Recorded information START
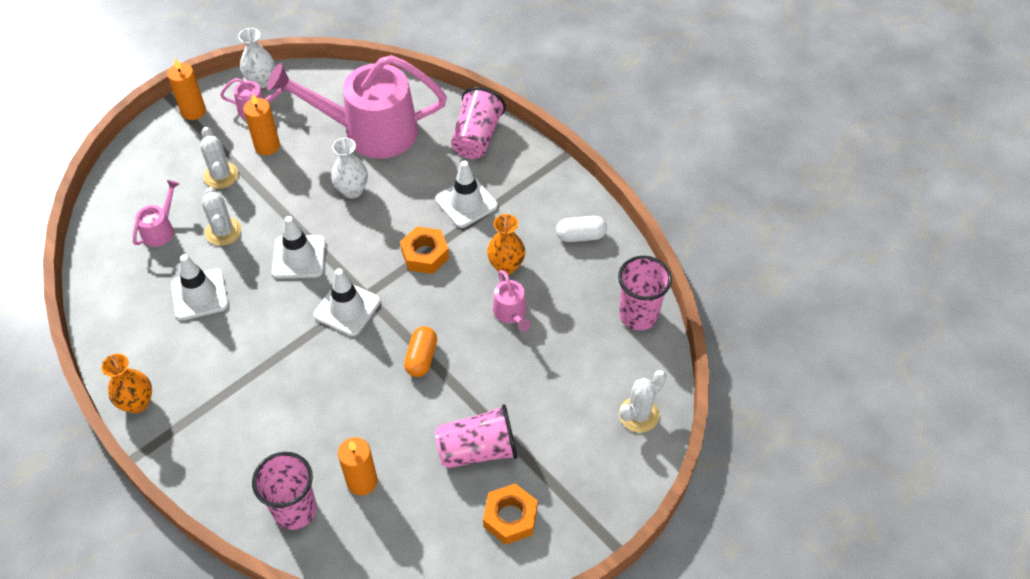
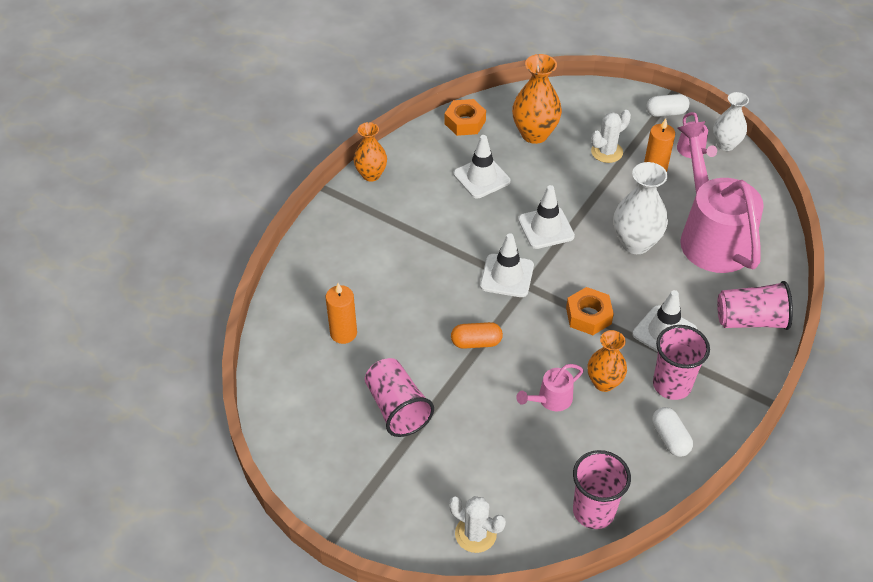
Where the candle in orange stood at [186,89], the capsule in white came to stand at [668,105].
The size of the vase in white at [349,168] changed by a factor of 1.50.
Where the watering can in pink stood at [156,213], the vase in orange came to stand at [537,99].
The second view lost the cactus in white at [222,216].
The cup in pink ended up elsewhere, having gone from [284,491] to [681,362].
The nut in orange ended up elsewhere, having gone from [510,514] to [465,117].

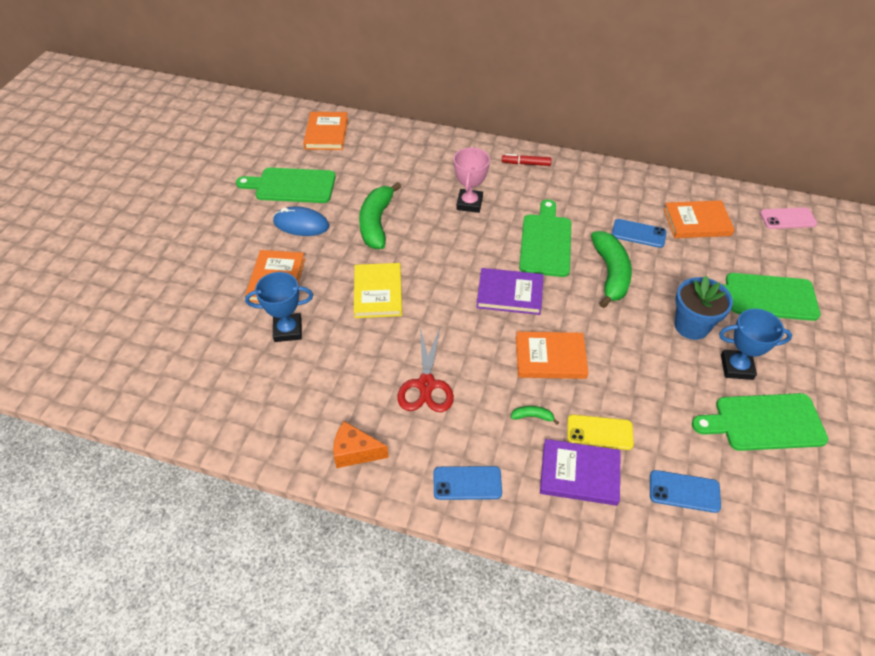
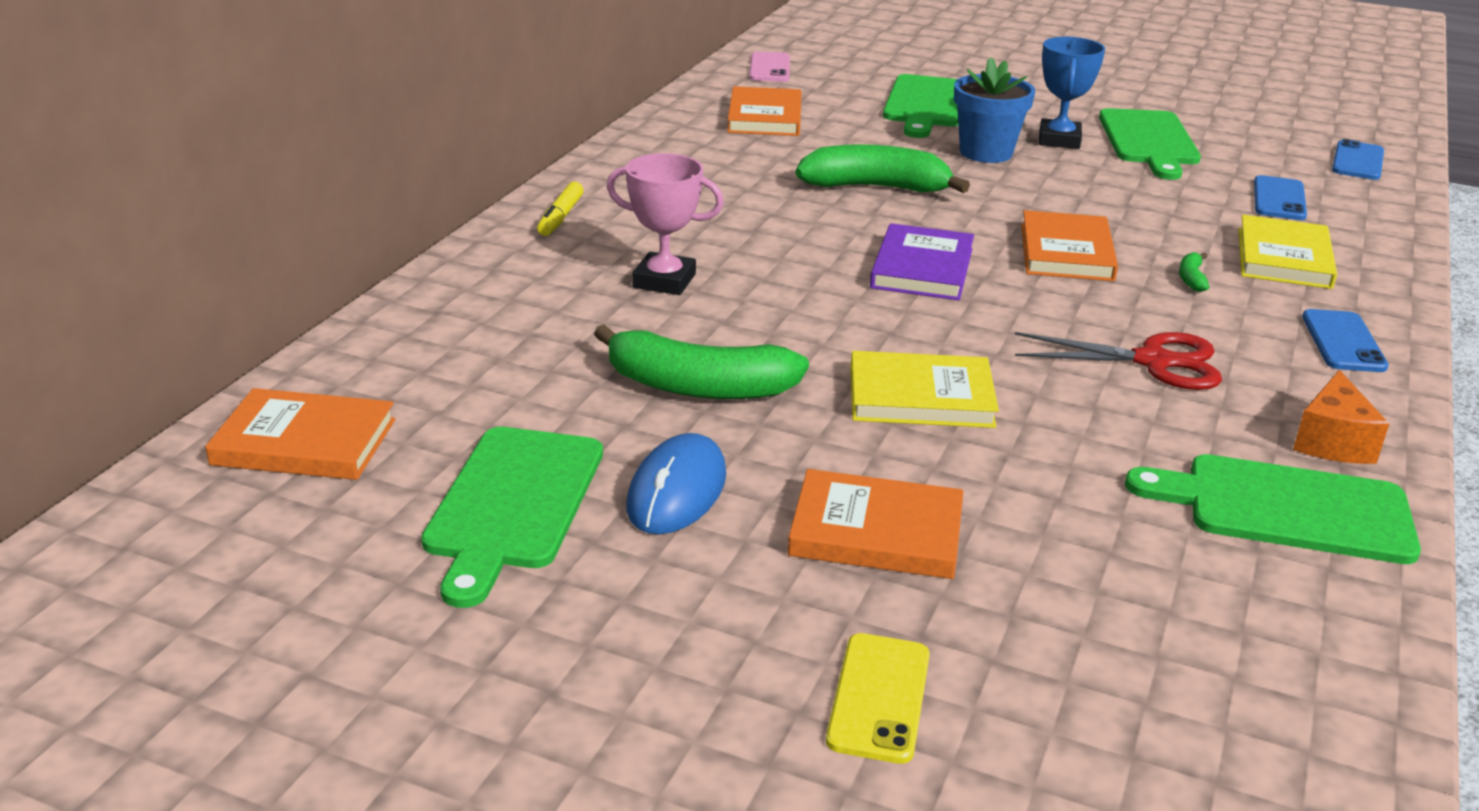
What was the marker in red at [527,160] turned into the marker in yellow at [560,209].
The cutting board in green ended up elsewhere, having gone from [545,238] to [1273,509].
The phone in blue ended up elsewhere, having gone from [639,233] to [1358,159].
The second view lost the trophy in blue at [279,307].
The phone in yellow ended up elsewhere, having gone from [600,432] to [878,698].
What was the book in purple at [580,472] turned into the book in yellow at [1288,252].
Recorded information END
Recorded information START
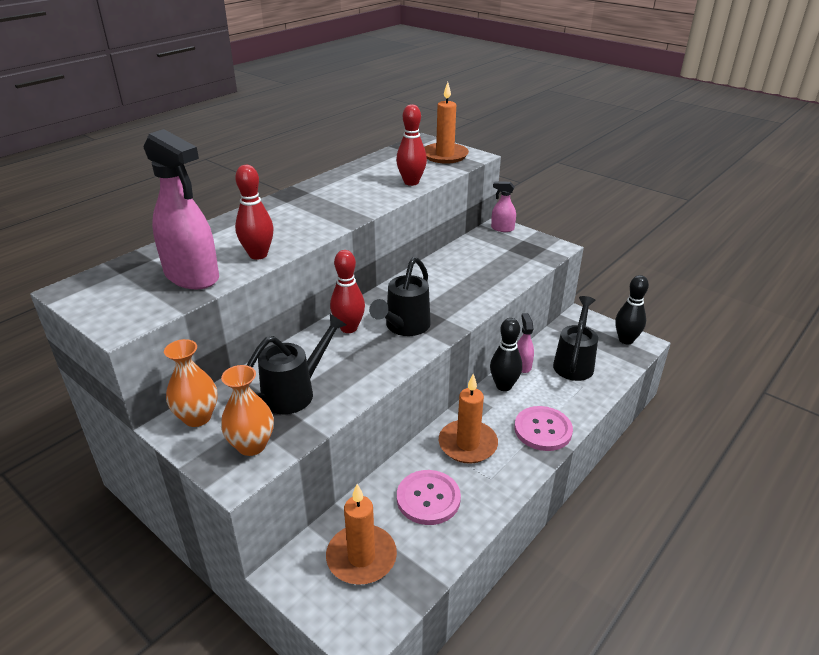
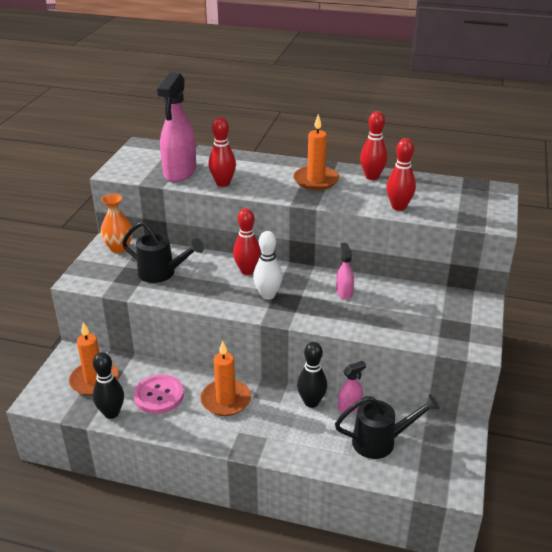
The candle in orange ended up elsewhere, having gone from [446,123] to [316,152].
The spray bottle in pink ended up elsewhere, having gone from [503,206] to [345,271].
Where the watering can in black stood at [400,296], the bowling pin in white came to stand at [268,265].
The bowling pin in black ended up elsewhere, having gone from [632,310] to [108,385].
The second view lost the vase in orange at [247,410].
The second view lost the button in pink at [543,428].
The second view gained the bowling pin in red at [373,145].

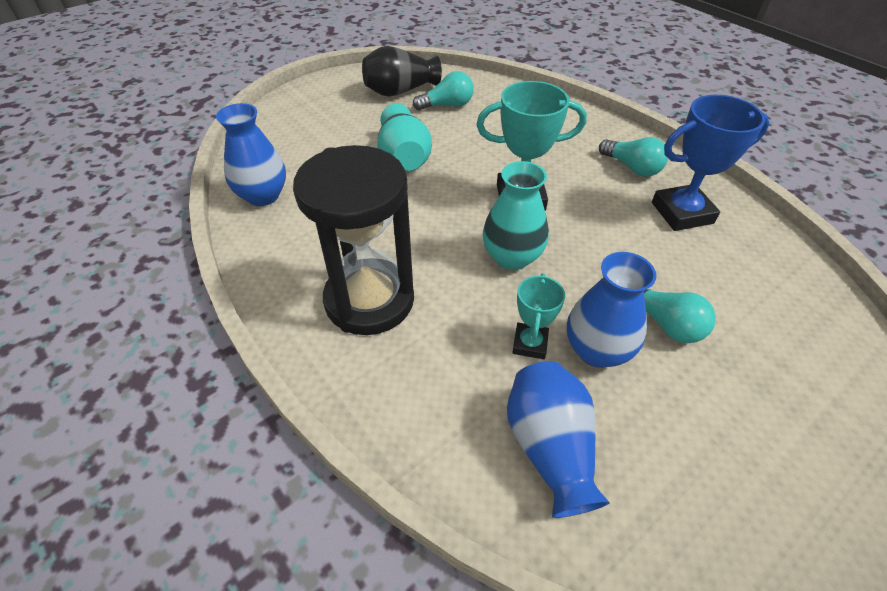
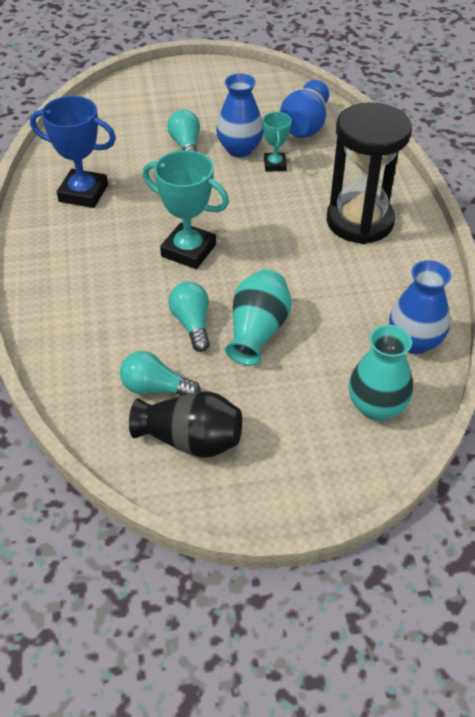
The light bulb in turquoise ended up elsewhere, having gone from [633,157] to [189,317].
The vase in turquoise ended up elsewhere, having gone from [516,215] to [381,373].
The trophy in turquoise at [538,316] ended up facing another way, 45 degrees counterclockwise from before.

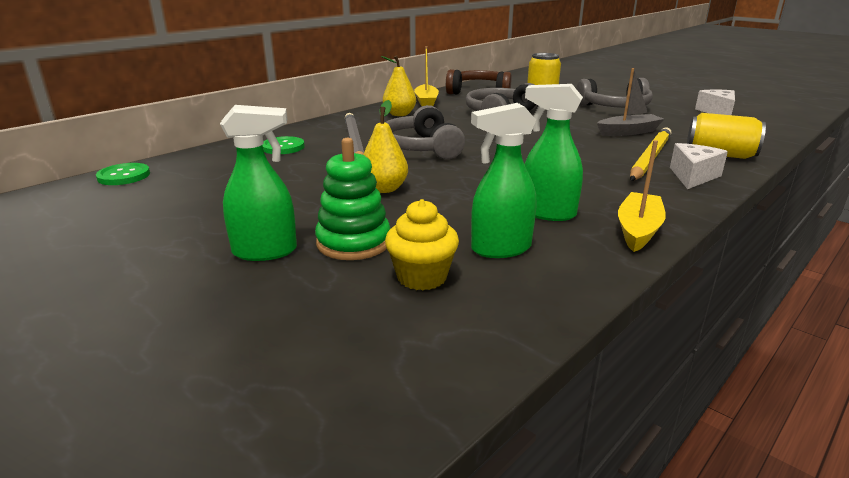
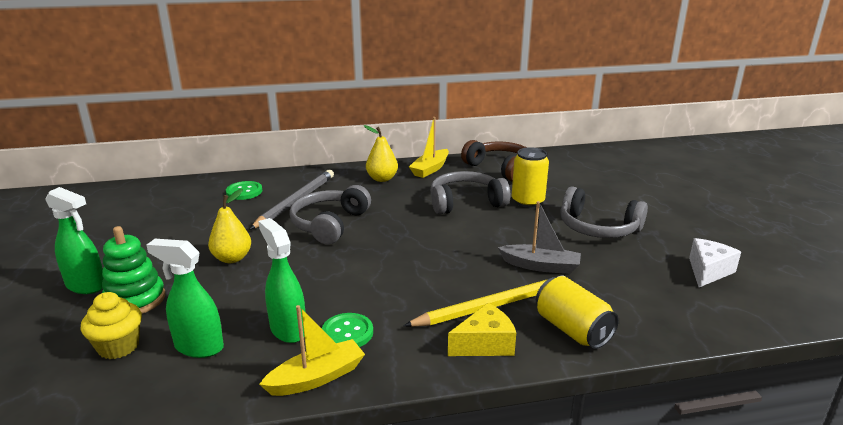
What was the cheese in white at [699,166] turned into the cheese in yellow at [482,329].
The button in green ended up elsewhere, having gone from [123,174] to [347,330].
Recorded information END
[What needs to be done]: Reproduce, character for character, only the lines of the preceding data that start at the line with "The size of" and end at the line with "The cup in pink", both included.

[Your solution]:
The size of the vase in white at [349,168] changed by a factor of 1.50.
Where the watering can in pink stood at [156,213], the vase in orange came to stand at [537,99].
The second view lost the cactus in white at [222,216].
The cup in pink ended up elsewhere, having gone from [284,491] to [681,362].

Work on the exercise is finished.